_GIVEN DATA_.

• • • • •

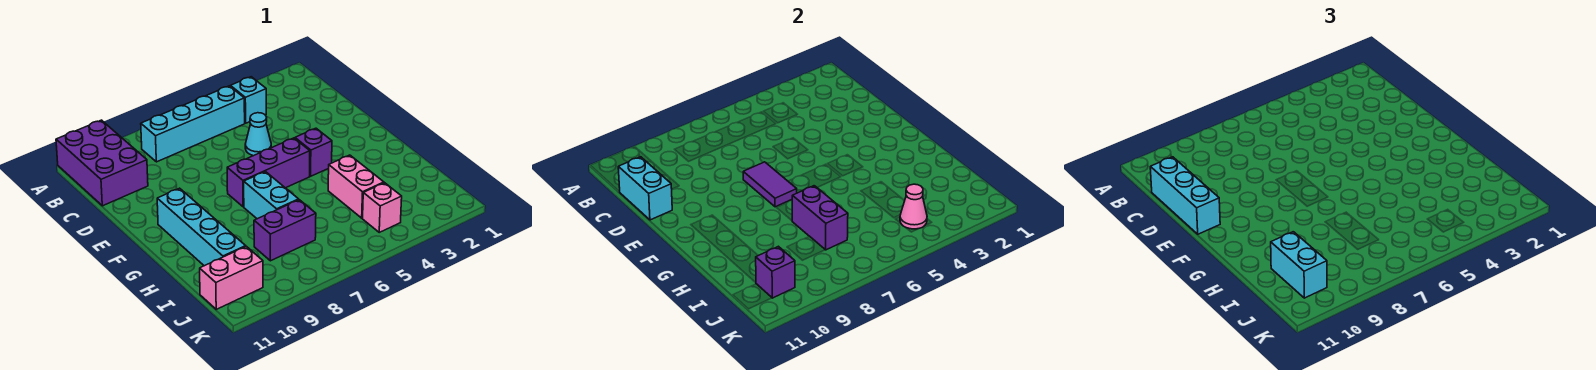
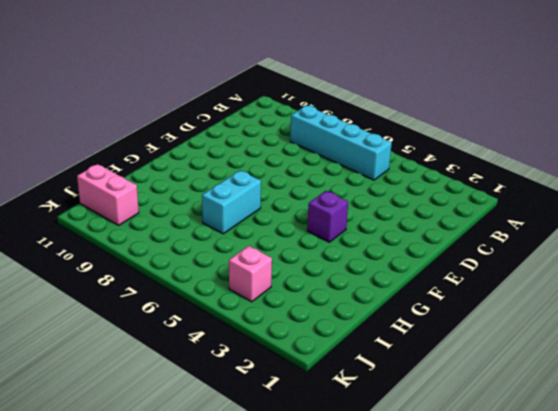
none -> purple brick A10:C11 level 1
none -> cyan brick B4 level 1
none -> cyan cone D5 level 1

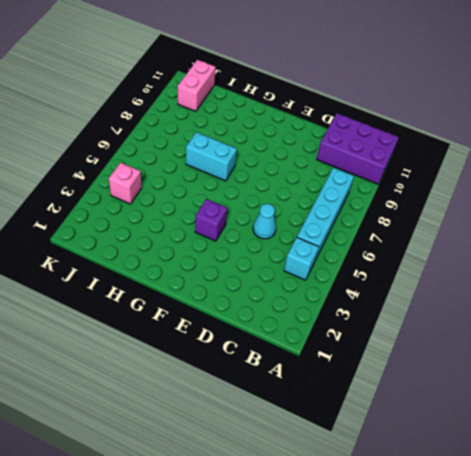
none -> purple brick F5:F7 level 1
none -> cyan brick F10:I10 level 1
none -> pink brick H4:I4 level 1

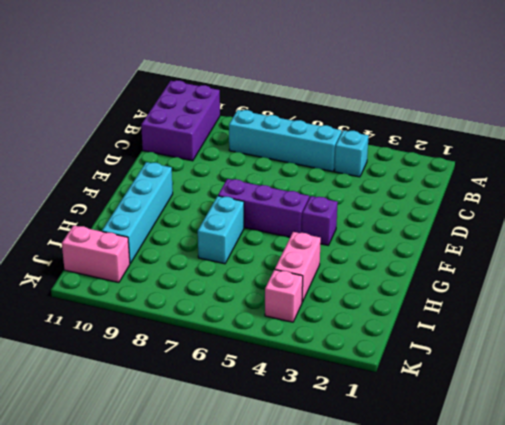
none -> cyan cone D5 level 1
none -> purple brick I7:I8 level 1
none -> cyan brick C11:D11 level 2

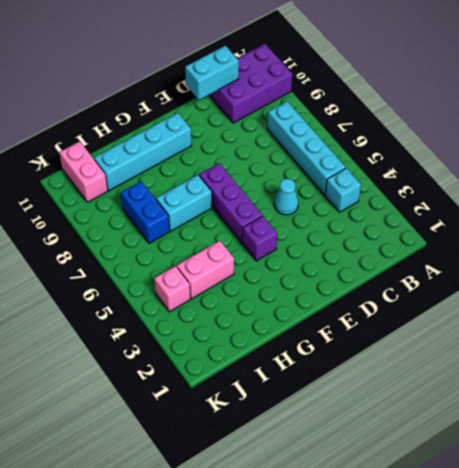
blue brick I7:I8 level 1 -> purple brick I7:I8 level 1
none -> purple tile E7:F7 level 2
none -> purple brick H7:I7 level 2
none -> pink cone J4 level 2

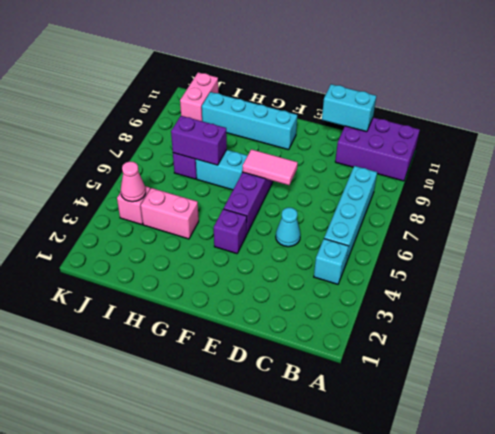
pink tile E7:F7 level 2 -> purple tile E7:F7 level 2
none -> purple brick J10 level 2
none -> cyan brick C11:E11 level 3
none -> cyan brick I10:J10 level 3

• • • • •

_TRY IT_. Return all lines in the entries above that carry the word "cyan".

_OUTPUT FOR THIS EXERCISE_.
none -> cyan brick B4 level 1
none -> cyan cone D5 level 1
none -> cyan brick F10:I10 level 1
none -> cyan cone D5 level 1
none -> cyan brick C11:D11 level 2
none -> cyan brick C11:E11 level 3
none -> cyan brick I10:J10 level 3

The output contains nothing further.